• PROBLEM TO SOLVE: Some of the lines below need repeating. Reproduce exactly those between the lines holding "pink L-shape: (477, 91) -> (350, 92), moved" and "green arrow: (467, 346)", inclusive.

• EXTRACTED DATA:

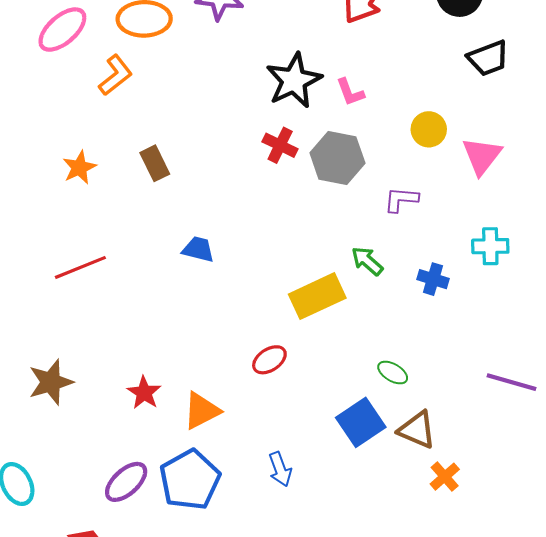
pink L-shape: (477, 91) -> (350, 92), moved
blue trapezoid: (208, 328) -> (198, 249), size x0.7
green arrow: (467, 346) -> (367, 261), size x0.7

* * *

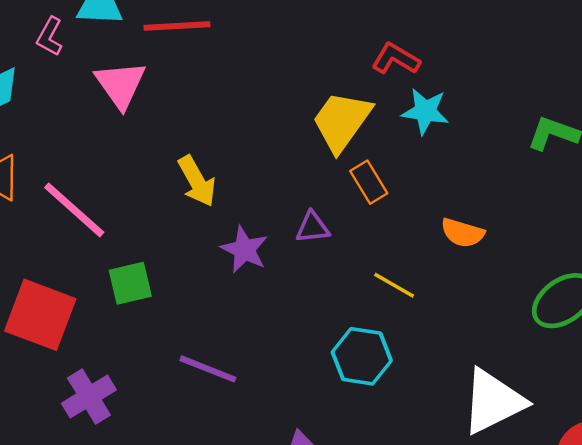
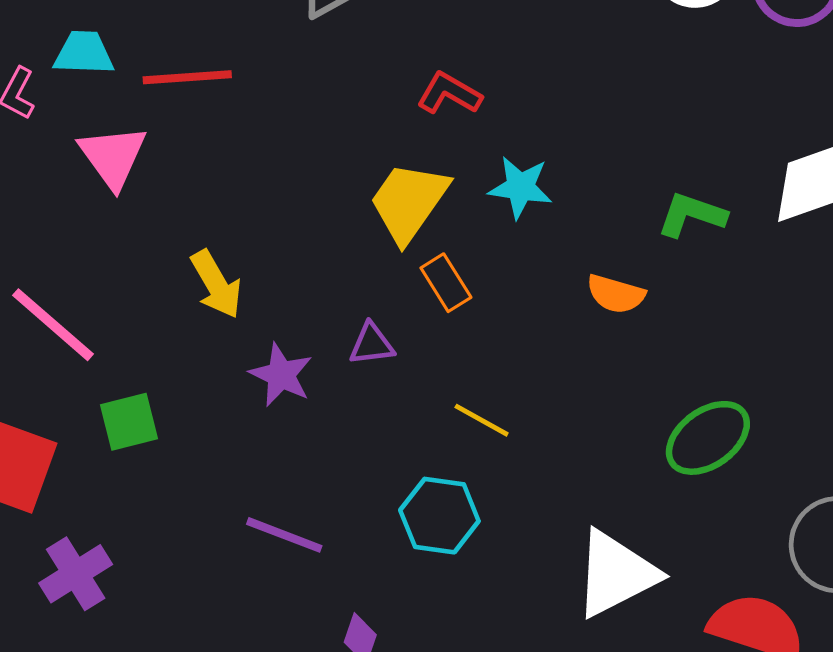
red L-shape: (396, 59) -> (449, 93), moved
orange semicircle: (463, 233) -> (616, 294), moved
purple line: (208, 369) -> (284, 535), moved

• RESULT:
pink L-shape: (477, 91) -> (350, 92), moved
blue trapezoid: (208, 328) -> (198, 249), size x0.7
green arrow: (467, 346) -> (367, 261), size x0.7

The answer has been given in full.